Task item:
Copy out exactly the lines from the line containing "- toupie (rouge) (269, 41, 347, 132)" to the end of the listing.

▼▼▼

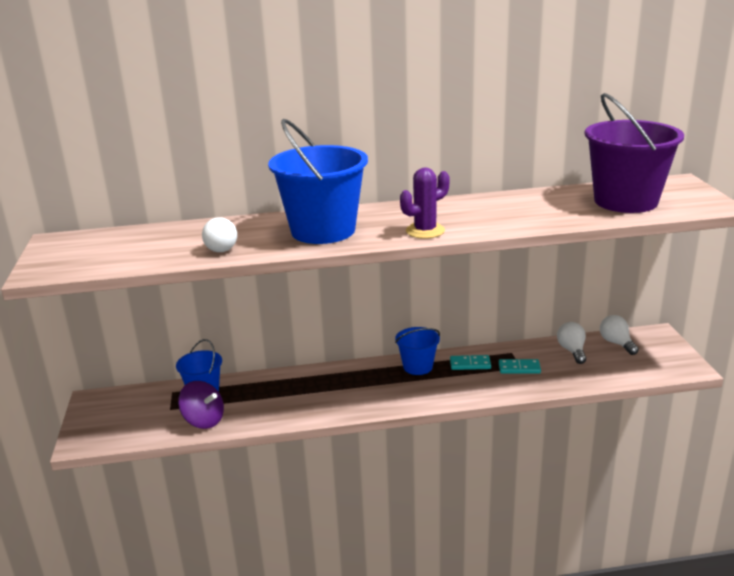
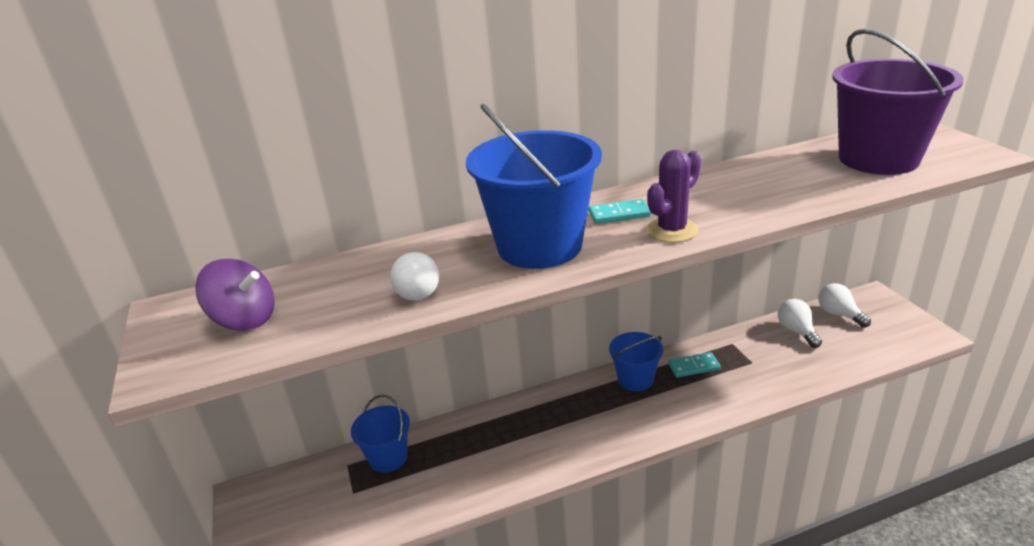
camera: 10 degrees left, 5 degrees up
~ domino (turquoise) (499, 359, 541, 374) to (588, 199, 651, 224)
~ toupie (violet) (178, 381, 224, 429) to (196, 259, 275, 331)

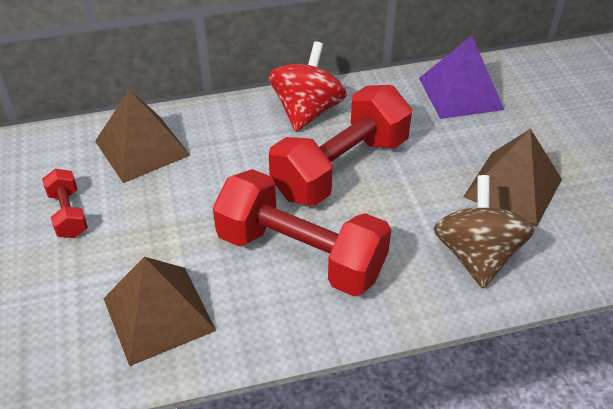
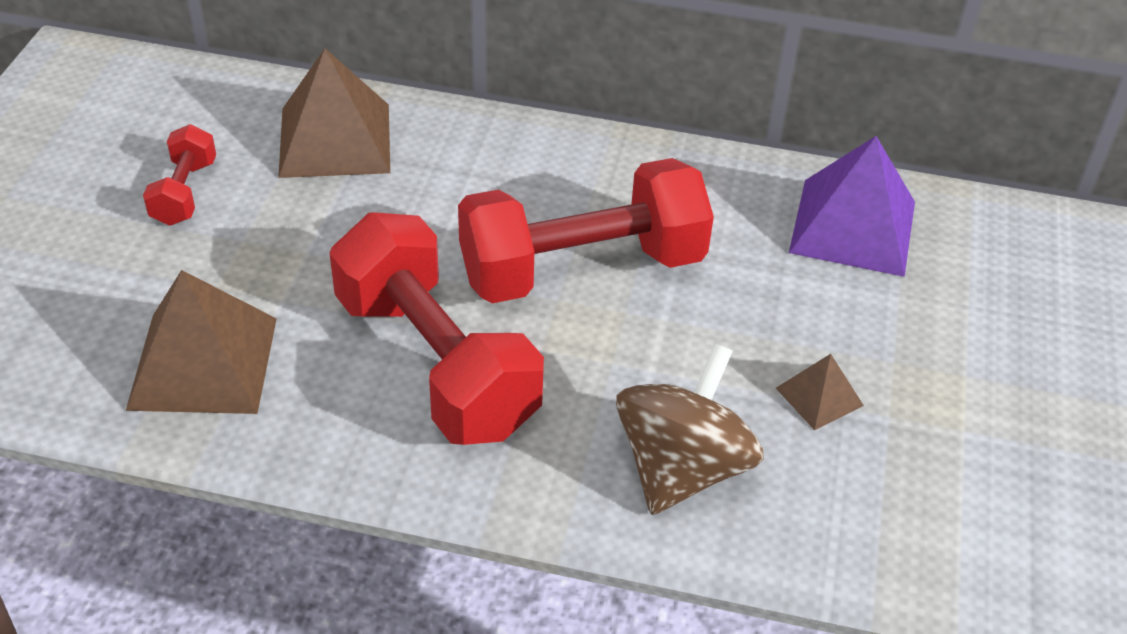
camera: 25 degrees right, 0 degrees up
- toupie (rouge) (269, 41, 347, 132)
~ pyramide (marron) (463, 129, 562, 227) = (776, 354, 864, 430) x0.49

▲▲▲

Written reply:
- toupie (rouge) (269, 41, 347, 132)
~ pyramide (marron) (463, 129, 562, 227) = (776, 354, 864, 430) x0.49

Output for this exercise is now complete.